## Exercise brief:
A faithful copy of the listing below is needed, one that contains no pictures.
Records supplied section start
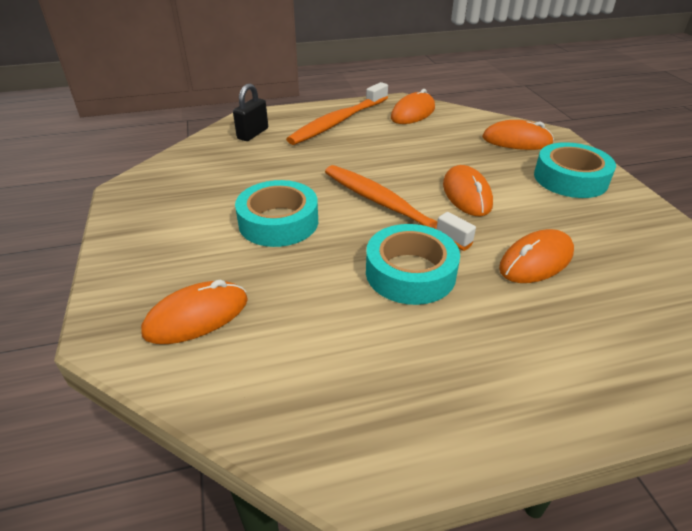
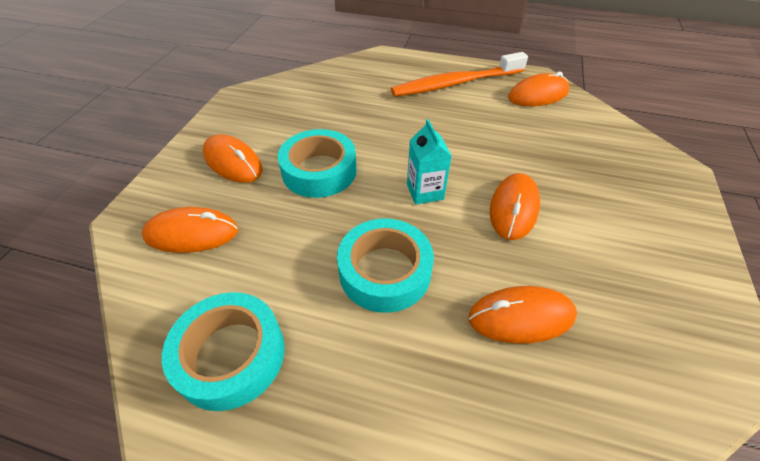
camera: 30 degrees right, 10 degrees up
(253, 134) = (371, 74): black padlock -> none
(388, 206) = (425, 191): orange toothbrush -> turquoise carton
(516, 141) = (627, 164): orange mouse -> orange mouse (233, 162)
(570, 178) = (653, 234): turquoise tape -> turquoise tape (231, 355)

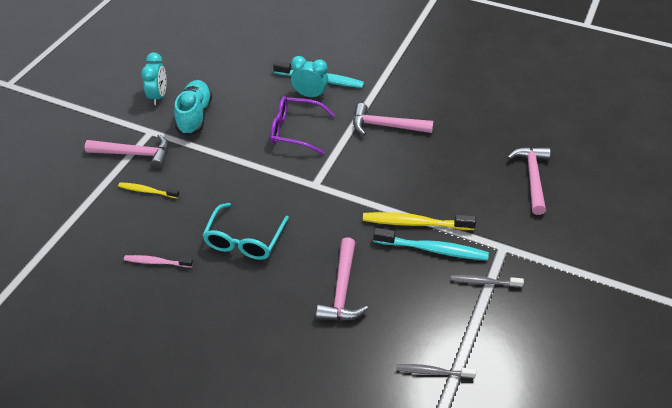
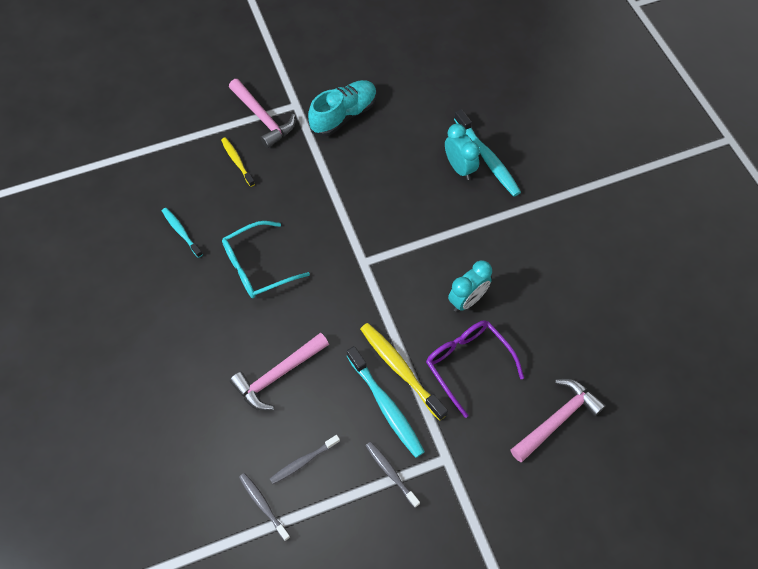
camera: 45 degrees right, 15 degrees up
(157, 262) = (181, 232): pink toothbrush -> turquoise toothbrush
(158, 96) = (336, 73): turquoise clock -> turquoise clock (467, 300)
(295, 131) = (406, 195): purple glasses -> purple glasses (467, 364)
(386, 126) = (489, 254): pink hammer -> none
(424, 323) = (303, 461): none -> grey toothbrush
Records supplied section end
## Output for this exercise:
camera: 30 degrees right, 10 degrees up
(253, 134) = (371, 74): black padlock -> none
(388, 206) = (425, 191): orange toothbrush -> turquoise carton
(516, 141) = (627, 164): orange mouse -> orange mouse (233, 162)
(570, 178) = (653, 234): turquoise tape -> turquoise tape (231, 355)

camera: 45 degrees right, 15 degrees up
(157, 262) = (181, 232): pink toothbrush -> turquoise toothbrush
(158, 96) = (336, 73): turquoise clock -> turquoise clock (467, 300)
(295, 131) = (406, 195): purple glasses -> purple glasses (467, 364)
(386, 126) = (489, 254): pink hammer -> none
(424, 323) = (303, 461): none -> grey toothbrush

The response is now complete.